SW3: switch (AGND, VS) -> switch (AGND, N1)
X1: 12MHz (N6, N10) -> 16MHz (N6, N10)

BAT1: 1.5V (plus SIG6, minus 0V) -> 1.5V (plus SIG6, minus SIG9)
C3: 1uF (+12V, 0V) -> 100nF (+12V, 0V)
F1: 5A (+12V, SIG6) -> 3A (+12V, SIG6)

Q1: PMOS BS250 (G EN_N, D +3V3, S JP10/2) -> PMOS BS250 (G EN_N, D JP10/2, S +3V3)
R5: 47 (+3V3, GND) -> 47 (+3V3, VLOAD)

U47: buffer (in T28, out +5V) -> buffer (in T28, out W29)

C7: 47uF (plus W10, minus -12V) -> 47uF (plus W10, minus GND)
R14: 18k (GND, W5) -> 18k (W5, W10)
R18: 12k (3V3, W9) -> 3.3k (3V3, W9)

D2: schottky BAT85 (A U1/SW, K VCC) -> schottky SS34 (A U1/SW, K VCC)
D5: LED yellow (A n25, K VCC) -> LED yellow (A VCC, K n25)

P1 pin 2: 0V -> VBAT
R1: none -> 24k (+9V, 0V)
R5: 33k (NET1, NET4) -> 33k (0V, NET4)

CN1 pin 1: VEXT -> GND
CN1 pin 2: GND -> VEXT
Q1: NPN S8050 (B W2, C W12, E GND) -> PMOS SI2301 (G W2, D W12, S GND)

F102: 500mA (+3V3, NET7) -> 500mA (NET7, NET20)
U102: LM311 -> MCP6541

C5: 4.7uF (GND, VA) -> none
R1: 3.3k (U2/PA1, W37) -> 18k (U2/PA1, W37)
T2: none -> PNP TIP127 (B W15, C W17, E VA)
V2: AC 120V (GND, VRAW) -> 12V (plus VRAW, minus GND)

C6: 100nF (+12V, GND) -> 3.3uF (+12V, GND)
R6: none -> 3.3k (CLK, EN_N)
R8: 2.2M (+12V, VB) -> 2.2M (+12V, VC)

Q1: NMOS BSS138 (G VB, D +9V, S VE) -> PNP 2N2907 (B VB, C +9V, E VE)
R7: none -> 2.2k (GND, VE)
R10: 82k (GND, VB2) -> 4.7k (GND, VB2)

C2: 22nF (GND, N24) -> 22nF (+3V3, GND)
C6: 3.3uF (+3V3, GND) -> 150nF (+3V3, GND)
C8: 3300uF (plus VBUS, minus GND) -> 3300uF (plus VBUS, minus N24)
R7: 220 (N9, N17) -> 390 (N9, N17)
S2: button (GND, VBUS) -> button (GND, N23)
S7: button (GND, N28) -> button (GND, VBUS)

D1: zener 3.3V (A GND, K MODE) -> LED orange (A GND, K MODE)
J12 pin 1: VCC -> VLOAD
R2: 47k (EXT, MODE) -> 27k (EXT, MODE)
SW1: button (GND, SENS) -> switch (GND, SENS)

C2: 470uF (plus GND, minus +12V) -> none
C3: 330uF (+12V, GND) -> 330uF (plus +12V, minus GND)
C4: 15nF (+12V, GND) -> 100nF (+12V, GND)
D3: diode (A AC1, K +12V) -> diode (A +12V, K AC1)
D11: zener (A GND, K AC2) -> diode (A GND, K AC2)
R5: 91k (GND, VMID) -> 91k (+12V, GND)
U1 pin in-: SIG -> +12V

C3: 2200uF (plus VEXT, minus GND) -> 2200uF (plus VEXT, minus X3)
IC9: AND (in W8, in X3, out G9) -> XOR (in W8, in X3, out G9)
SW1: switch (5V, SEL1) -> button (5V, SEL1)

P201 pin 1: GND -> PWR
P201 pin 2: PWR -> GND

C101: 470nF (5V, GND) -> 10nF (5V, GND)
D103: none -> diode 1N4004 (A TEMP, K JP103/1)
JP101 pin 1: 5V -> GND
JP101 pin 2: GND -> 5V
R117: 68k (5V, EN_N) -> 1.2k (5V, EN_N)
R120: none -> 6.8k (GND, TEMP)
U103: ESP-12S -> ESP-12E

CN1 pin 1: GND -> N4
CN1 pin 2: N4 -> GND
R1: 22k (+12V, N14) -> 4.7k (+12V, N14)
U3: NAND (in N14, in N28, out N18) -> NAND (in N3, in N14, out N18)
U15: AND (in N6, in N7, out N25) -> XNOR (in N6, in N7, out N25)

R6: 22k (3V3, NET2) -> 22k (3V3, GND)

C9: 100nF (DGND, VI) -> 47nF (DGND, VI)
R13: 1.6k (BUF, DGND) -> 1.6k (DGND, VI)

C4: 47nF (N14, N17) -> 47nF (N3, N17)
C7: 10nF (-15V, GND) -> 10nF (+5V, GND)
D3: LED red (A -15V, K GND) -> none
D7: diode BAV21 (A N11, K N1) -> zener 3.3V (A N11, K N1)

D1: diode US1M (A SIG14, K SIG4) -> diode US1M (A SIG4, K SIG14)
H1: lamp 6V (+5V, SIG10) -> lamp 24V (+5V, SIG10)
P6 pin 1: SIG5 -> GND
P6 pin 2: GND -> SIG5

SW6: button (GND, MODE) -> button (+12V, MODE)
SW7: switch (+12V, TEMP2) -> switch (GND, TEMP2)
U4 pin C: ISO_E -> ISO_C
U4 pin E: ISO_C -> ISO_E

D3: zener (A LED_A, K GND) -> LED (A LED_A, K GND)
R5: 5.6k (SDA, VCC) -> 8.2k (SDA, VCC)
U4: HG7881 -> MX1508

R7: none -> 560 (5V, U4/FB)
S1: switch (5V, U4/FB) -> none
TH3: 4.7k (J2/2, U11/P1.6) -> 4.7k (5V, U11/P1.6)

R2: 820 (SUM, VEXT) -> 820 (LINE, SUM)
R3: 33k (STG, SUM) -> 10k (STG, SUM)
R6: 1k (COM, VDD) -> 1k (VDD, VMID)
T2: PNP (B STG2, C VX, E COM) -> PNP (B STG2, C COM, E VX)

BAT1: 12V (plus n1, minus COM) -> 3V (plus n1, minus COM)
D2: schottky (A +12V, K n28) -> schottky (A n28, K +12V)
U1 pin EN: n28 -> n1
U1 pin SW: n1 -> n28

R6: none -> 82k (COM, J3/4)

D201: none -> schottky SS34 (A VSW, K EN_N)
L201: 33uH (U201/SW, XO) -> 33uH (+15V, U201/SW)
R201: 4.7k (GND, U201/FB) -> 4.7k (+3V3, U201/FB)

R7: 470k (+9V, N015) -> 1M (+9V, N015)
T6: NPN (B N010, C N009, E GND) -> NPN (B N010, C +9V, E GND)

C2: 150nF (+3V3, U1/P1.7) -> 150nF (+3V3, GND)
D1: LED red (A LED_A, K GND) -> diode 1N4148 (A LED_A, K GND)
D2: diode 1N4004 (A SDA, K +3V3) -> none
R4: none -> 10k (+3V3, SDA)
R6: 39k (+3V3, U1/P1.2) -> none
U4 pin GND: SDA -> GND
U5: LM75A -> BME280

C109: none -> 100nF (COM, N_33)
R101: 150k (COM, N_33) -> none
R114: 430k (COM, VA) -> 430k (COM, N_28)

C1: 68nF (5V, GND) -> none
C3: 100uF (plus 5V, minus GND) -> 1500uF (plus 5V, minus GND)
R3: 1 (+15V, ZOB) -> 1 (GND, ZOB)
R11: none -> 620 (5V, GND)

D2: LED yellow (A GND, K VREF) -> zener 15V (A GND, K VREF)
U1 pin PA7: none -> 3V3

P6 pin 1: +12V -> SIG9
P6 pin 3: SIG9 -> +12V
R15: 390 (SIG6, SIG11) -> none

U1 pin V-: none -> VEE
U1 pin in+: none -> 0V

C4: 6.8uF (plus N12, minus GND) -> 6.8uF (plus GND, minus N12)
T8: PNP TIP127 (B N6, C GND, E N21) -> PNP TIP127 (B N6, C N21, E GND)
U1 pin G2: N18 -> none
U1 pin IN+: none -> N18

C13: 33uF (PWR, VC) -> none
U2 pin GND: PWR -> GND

* [THE TASK]: Reproduce verbatim the lines above, from the line with "D7: diode BAV21" through the line with "SW6: button (GND, MODE)".

* [ANSWER BELOW]:
D7: diode BAV21 (A N11, K N1) -> zener 3.3V (A N11, K N1)

D1: diode US1M (A SIG14, K SIG4) -> diode US1M (A SIG4, K SIG14)
H1: lamp 6V (+5V, SIG10) -> lamp 24V (+5V, SIG10)
P6 pin 1: SIG5 -> GND
P6 pin 2: GND -> SIG5

SW6: button (GND, MODE) -> button (+12V, MODE)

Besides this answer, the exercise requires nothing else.